**Set problem:** How many lines in the listing below contain the string "italic"? Reply with the number alone.

**Working data:**
** START **
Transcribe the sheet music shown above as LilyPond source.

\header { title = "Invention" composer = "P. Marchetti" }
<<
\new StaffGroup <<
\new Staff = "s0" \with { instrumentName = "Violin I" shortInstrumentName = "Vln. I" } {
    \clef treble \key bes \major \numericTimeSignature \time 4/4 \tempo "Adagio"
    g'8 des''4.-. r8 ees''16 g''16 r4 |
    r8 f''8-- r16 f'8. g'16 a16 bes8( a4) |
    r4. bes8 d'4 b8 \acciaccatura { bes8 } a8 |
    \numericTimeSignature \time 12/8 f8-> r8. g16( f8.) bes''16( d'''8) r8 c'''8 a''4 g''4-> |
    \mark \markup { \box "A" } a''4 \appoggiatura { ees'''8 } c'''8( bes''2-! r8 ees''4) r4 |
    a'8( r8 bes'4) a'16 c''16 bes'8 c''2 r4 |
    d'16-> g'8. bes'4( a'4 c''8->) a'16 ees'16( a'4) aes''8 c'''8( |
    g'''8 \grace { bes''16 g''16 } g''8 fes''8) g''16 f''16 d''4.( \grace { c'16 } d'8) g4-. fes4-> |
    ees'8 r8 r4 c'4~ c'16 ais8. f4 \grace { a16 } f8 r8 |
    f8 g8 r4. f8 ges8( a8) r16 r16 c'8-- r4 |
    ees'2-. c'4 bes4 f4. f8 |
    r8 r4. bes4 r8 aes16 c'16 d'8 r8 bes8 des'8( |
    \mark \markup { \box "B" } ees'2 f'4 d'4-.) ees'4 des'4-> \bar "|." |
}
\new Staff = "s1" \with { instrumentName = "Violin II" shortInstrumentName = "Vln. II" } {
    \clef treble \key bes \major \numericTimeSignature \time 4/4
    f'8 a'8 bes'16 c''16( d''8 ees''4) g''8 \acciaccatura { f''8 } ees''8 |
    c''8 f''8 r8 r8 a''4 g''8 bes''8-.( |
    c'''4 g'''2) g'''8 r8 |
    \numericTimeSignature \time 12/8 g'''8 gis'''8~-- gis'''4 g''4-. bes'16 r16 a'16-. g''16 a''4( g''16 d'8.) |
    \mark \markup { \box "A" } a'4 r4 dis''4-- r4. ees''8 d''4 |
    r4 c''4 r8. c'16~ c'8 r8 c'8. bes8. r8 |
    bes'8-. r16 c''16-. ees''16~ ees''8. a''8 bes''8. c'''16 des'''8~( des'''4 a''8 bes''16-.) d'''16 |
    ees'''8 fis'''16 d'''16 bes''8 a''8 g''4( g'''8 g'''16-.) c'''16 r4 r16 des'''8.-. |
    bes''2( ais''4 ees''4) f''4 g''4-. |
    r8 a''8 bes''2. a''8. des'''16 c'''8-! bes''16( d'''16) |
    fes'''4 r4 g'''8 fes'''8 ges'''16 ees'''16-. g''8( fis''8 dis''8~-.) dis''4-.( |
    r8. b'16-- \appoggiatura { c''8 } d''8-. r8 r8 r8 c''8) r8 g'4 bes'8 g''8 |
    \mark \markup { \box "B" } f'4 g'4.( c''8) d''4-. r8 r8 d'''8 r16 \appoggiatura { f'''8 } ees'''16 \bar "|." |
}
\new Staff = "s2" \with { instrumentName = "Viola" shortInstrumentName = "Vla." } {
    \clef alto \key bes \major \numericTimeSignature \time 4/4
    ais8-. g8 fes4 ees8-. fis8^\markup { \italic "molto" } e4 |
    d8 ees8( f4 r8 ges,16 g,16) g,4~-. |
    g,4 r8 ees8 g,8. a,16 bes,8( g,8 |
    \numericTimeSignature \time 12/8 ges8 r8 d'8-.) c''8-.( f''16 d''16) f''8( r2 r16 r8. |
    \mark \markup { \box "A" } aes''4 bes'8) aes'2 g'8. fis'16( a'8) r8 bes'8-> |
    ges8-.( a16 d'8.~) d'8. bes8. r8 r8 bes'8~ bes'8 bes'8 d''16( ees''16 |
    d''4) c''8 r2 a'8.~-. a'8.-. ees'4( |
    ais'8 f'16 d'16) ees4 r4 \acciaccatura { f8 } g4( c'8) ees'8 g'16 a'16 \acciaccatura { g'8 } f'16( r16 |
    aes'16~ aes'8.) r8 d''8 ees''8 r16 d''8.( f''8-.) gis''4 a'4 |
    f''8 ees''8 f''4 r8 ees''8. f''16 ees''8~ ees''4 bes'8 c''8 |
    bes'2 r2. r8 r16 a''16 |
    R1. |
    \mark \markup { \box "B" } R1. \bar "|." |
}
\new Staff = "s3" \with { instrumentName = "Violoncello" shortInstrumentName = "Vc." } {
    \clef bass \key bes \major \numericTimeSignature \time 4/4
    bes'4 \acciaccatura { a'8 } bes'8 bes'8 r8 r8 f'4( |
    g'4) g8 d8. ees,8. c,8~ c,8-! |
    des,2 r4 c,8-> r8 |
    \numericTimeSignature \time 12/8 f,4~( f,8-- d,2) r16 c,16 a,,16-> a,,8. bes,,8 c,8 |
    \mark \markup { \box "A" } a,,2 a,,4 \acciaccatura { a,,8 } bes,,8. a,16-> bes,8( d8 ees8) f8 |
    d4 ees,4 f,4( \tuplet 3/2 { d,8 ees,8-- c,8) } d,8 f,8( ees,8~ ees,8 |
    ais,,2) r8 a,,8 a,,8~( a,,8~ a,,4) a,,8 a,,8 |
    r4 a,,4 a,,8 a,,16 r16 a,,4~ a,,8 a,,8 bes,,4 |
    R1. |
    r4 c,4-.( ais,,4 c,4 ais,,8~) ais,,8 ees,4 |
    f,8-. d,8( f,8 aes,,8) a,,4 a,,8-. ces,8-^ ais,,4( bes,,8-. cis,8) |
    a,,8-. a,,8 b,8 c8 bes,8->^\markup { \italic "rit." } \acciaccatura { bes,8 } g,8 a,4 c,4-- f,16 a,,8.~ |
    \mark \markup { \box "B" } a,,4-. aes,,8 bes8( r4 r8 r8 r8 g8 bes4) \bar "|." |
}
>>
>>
** END **
**Result for this exercise:** 2